• _What is needed_: In the entries that follow, which lines hold the string "blanc"? List them.

• _Exercise material_:
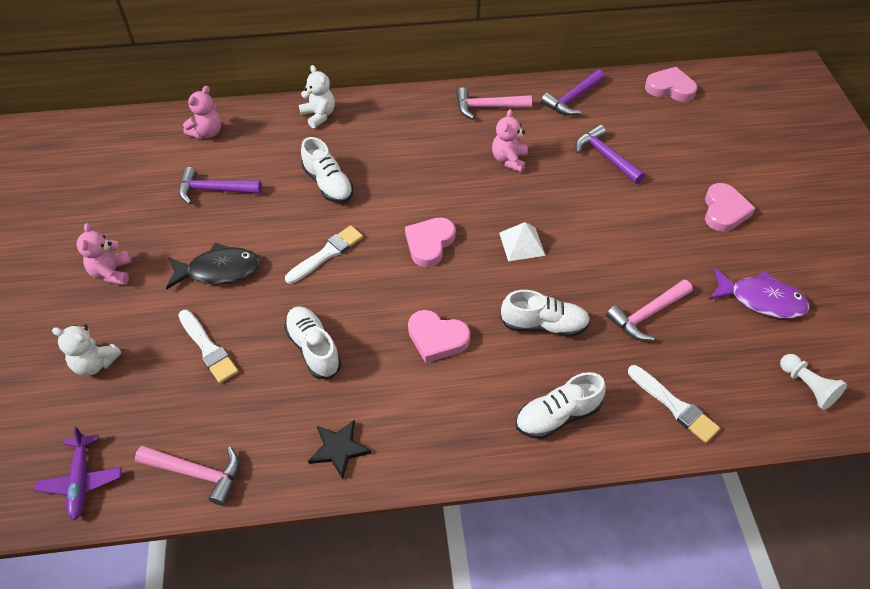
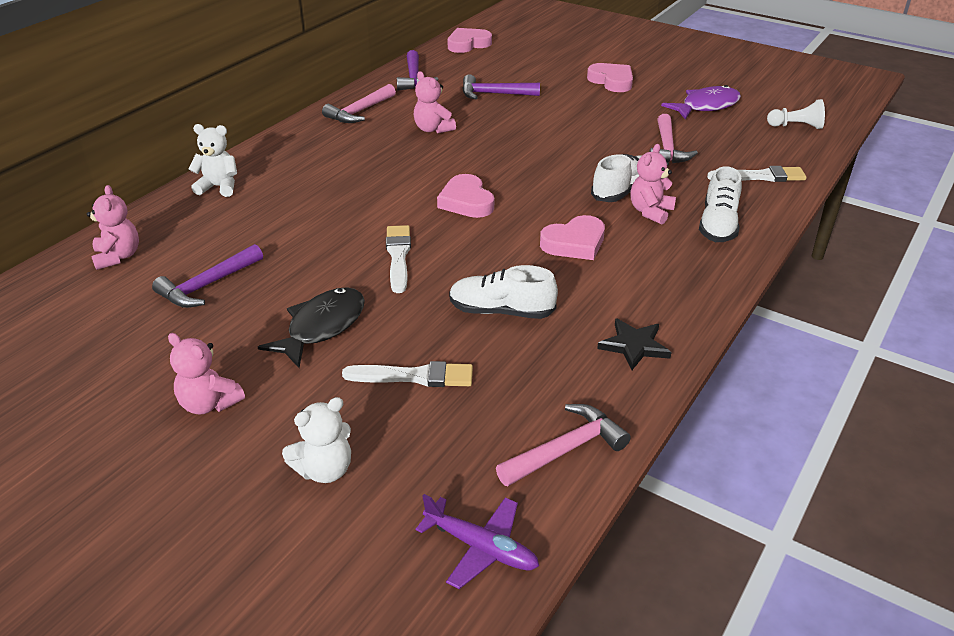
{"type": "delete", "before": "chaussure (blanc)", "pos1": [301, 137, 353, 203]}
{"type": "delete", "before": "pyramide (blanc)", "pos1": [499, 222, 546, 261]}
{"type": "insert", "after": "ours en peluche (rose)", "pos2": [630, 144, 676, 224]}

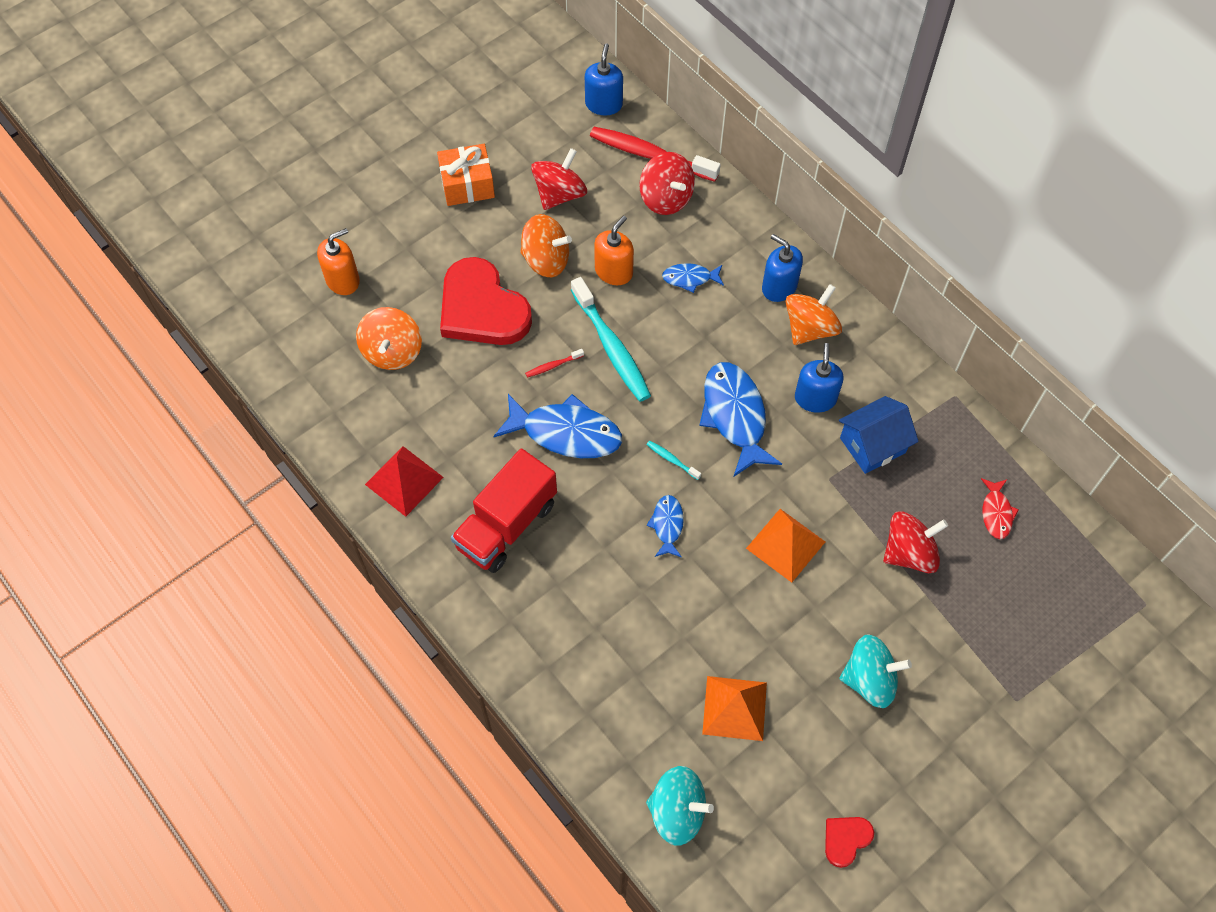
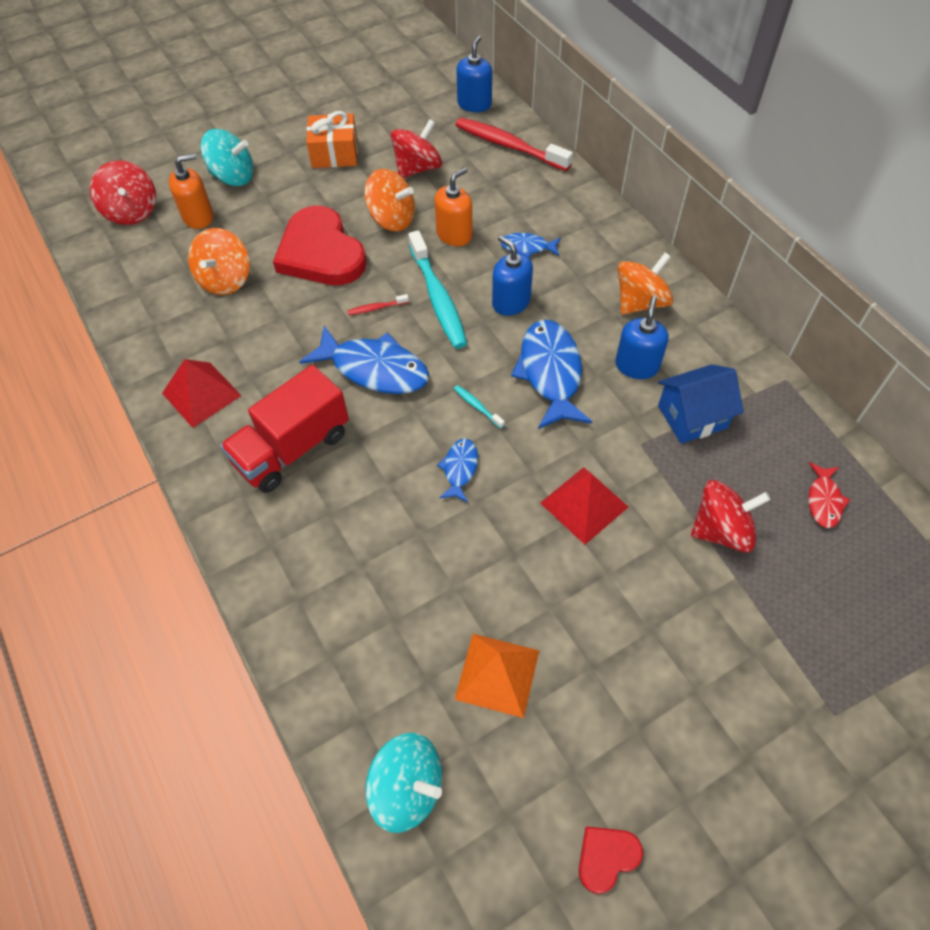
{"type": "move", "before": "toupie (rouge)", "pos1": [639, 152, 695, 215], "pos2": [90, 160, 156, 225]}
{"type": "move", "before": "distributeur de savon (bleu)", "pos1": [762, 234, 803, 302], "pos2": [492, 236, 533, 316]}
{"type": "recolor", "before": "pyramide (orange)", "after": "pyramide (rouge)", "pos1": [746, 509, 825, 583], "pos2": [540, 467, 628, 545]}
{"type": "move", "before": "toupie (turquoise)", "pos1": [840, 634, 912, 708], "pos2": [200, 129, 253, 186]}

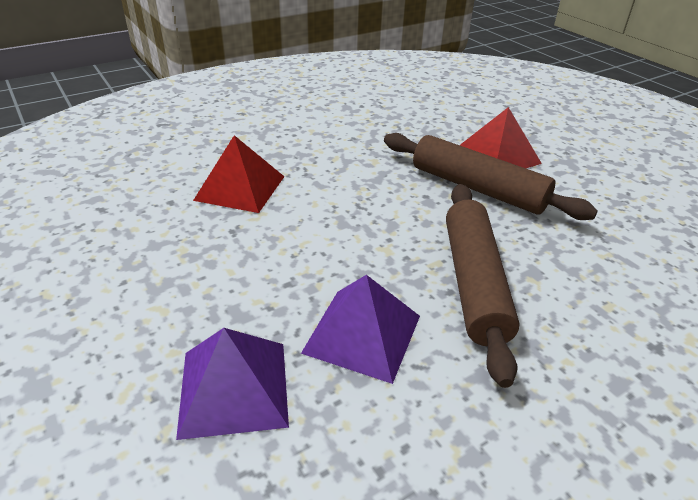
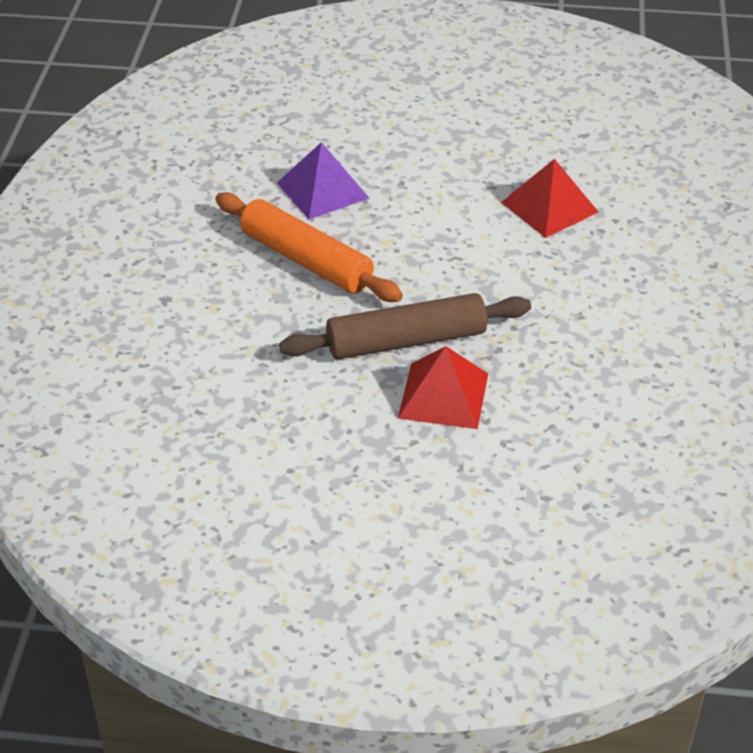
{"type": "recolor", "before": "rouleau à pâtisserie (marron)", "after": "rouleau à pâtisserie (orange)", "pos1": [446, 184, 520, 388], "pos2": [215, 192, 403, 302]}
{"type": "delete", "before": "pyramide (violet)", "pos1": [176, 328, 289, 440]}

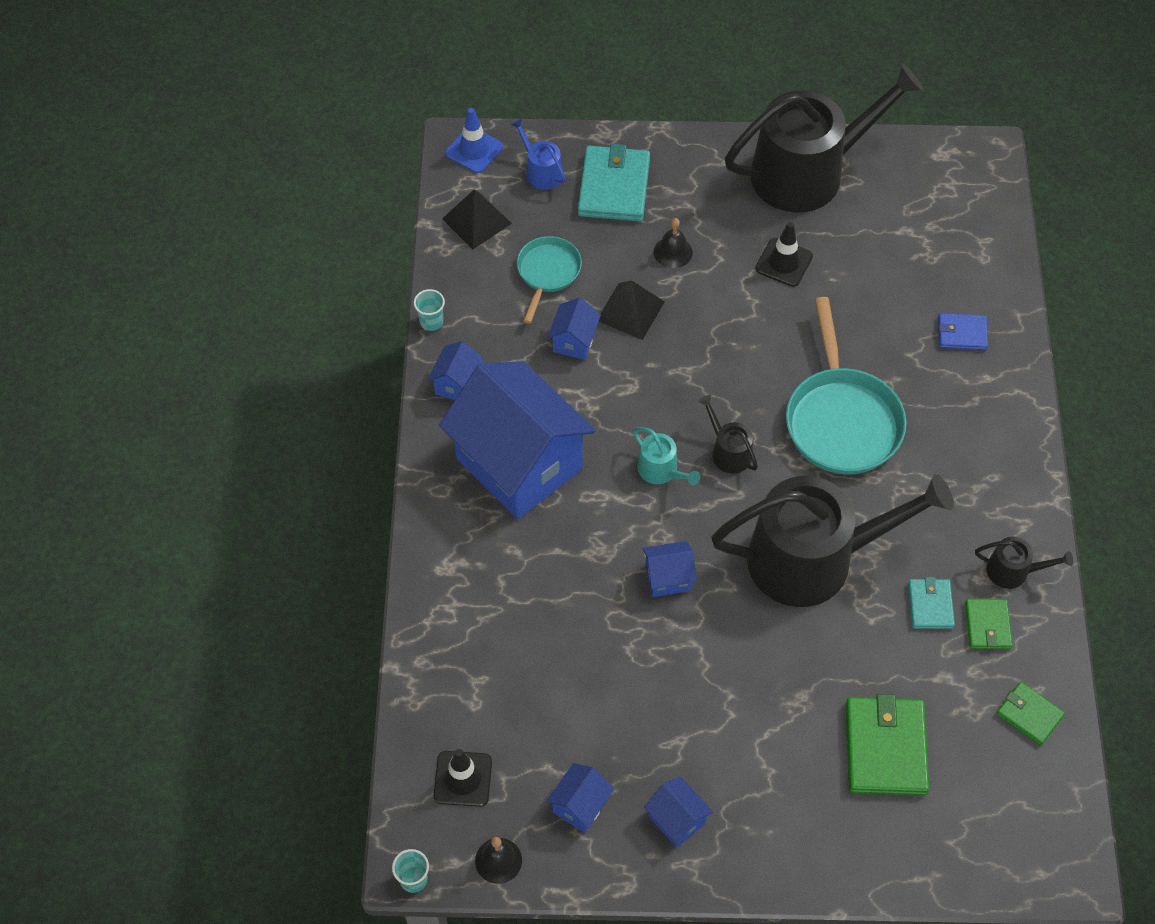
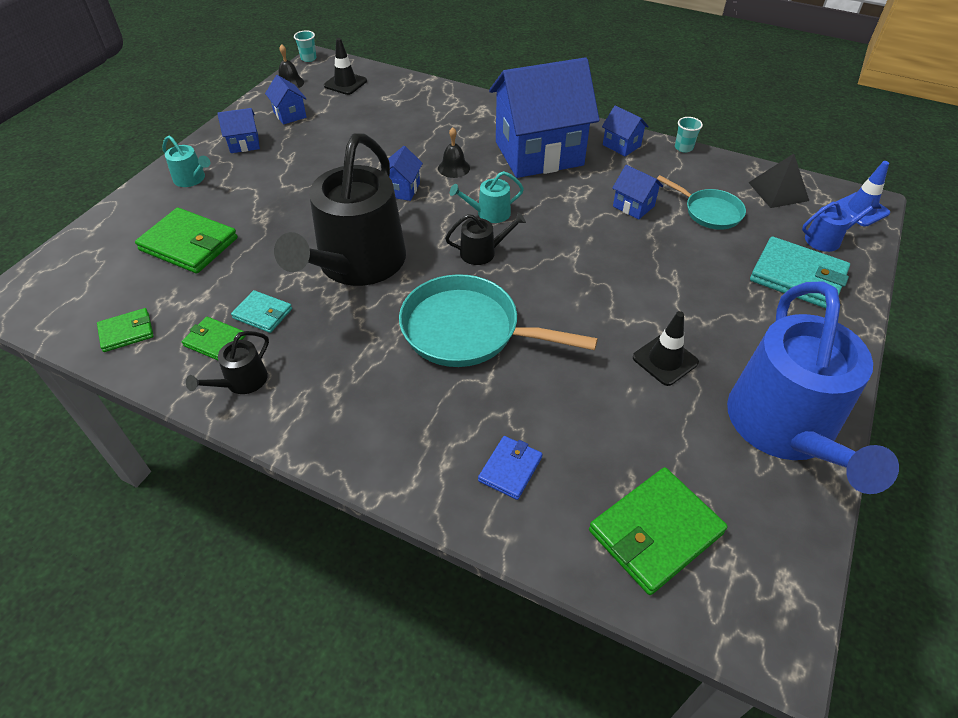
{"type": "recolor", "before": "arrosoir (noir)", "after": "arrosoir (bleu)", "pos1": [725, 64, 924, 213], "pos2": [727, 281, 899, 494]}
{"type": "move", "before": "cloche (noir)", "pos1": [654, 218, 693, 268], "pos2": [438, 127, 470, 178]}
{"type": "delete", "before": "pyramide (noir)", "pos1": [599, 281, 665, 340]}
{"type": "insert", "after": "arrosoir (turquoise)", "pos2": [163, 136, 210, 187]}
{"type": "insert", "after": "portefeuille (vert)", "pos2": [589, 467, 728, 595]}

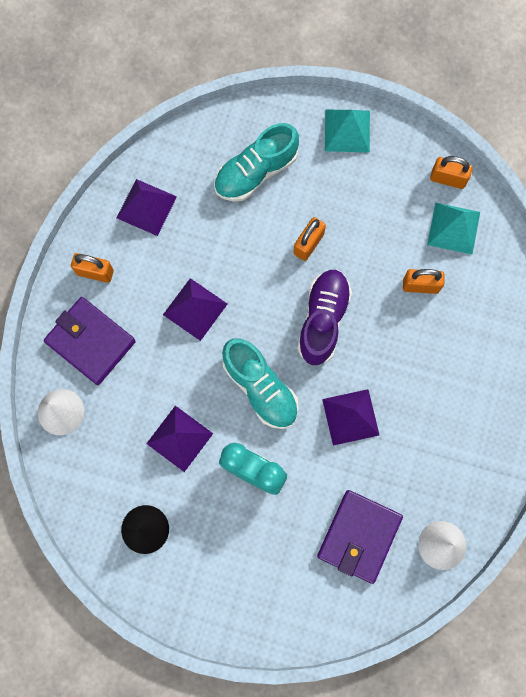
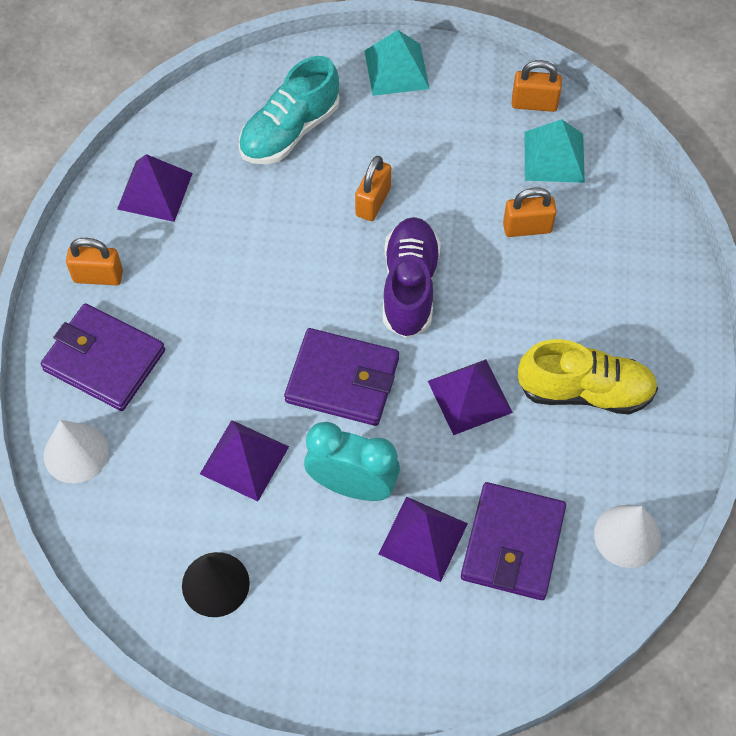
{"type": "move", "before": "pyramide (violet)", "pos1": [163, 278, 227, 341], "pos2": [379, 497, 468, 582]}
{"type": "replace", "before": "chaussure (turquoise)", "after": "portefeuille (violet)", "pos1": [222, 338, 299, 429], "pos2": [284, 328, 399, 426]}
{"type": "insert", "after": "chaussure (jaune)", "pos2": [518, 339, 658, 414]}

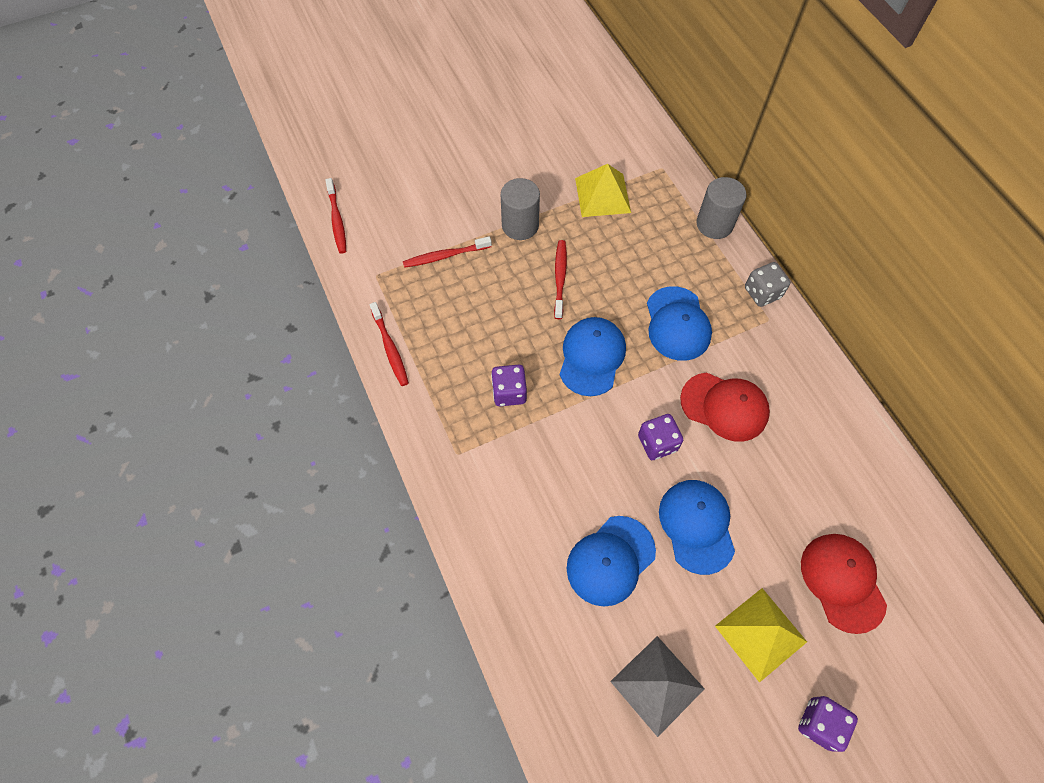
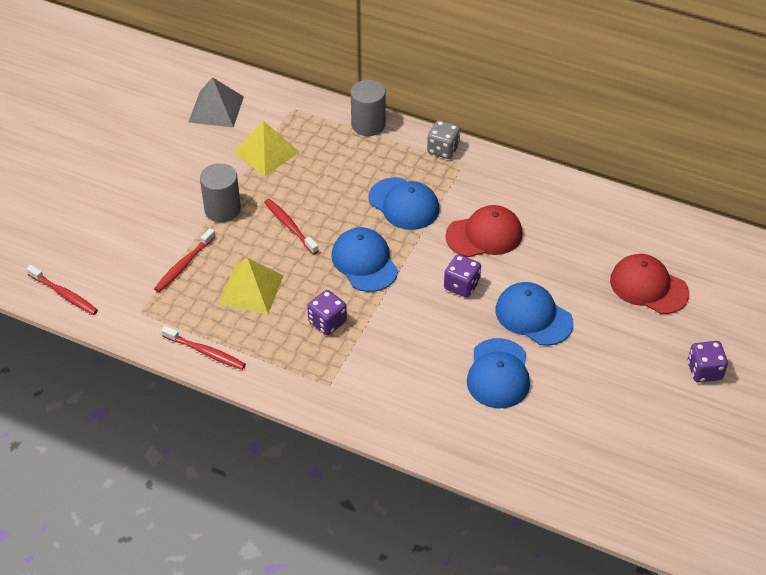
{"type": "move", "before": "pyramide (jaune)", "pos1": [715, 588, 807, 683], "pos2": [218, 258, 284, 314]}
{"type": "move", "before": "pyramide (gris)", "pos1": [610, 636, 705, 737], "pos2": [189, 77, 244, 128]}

• _Problem solution_:
{"type": "delete", "before": "chaussure (blanc)", "pos1": [301, 137, 353, 203]}
{"type": "delete", "before": "pyramide (blanc)", "pos1": [499, 222, 546, 261]}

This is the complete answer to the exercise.